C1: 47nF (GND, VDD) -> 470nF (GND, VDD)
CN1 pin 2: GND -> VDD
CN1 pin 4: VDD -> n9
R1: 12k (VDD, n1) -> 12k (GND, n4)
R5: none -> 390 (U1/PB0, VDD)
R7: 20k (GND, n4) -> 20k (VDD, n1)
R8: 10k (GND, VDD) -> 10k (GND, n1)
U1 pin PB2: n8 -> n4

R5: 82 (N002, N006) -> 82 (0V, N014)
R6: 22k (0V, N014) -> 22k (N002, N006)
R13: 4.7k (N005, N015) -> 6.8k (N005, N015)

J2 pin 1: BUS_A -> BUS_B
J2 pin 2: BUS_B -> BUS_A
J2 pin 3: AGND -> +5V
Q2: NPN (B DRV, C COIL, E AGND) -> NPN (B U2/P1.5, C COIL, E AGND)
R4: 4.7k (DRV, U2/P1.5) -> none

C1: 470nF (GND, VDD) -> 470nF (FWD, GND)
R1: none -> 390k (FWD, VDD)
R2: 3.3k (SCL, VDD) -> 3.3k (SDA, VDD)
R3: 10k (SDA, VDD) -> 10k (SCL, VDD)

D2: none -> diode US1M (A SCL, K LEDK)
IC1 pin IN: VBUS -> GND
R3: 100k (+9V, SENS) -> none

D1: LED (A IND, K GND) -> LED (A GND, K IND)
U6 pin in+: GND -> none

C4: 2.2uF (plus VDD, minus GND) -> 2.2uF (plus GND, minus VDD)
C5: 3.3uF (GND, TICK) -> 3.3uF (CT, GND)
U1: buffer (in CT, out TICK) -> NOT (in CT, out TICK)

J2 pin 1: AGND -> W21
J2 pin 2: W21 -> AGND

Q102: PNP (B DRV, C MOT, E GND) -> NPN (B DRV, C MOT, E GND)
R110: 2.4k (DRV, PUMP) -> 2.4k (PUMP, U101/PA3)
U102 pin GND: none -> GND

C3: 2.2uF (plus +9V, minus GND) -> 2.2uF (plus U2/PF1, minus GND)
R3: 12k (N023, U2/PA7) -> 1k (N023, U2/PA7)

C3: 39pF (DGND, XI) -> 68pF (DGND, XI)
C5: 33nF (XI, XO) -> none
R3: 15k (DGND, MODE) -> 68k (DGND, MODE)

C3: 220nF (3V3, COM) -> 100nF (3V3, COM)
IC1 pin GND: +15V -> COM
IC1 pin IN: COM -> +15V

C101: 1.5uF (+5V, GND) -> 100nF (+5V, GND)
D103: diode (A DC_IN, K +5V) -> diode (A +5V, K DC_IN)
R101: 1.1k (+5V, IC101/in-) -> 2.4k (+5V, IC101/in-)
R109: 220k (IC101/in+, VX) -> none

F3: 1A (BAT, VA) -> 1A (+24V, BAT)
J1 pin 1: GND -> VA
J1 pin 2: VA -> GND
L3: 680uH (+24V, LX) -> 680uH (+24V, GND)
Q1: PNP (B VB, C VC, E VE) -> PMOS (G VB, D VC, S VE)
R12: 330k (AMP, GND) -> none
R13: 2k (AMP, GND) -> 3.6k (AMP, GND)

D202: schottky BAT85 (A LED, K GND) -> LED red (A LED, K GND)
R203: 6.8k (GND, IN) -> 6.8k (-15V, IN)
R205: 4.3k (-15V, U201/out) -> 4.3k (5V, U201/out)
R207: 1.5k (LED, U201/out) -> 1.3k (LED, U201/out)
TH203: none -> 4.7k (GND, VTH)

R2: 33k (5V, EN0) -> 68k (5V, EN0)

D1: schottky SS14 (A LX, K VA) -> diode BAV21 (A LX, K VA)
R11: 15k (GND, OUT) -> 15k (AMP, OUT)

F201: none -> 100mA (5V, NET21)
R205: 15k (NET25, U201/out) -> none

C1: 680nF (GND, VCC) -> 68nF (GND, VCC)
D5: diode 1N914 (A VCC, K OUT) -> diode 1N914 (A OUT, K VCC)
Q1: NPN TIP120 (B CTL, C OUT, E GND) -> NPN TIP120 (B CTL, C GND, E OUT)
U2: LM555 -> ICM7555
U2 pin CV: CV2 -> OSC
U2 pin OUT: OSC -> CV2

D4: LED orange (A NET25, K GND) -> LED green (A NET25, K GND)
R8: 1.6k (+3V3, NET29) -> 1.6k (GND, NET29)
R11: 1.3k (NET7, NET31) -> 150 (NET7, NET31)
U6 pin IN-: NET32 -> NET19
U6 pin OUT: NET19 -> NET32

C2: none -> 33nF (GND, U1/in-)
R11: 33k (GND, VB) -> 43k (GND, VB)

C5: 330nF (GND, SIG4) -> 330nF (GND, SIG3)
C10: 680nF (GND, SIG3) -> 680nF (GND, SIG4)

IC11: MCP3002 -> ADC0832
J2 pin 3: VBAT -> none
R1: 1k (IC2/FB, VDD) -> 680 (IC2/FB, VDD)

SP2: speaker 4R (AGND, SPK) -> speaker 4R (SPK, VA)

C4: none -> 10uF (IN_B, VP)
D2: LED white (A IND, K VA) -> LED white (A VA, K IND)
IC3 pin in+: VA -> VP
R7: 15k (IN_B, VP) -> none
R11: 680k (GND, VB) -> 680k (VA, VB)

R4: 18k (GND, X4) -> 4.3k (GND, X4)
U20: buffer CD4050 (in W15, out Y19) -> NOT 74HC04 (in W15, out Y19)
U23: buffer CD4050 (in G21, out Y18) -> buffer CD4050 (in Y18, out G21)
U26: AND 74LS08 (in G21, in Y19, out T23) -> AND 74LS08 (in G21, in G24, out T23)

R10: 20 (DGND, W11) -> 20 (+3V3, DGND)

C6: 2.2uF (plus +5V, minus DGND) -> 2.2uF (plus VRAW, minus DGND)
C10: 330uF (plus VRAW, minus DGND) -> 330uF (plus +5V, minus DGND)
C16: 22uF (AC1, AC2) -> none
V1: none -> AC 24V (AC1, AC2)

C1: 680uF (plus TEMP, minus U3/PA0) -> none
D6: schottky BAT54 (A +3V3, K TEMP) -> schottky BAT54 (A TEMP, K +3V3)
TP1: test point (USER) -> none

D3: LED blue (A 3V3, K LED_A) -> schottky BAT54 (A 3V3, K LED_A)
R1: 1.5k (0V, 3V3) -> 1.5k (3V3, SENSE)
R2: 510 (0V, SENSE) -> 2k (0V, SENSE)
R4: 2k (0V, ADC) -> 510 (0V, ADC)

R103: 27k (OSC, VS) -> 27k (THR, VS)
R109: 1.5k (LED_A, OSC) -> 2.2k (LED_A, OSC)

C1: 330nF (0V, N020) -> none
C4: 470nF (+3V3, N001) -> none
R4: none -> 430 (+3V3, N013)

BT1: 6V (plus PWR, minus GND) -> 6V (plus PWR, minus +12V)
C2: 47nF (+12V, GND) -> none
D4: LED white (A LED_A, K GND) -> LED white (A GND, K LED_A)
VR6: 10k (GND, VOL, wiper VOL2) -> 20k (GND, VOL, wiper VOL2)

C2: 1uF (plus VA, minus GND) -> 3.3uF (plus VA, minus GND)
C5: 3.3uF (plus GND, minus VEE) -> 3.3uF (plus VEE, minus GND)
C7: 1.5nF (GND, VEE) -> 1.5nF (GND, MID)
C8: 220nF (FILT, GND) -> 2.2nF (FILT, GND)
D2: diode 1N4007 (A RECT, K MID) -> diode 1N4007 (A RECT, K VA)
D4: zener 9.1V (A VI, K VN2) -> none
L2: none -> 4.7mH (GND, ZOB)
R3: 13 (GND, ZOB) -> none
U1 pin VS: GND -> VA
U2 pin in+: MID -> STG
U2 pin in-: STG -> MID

____

- [Work task]: Filter the lines above so that only those with the string "buffer" remain, then copy them.

- [Output for this task]:
U1: buffer (in CT, out TICK) -> NOT (in CT, out TICK)
U20: buffer CD4050 (in W15, out Y19) -> NOT 74HC04 (in W15, out Y19)
U23: buffer CD4050 (in G21, out Y18) -> buffer CD4050 (in Y18, out G21)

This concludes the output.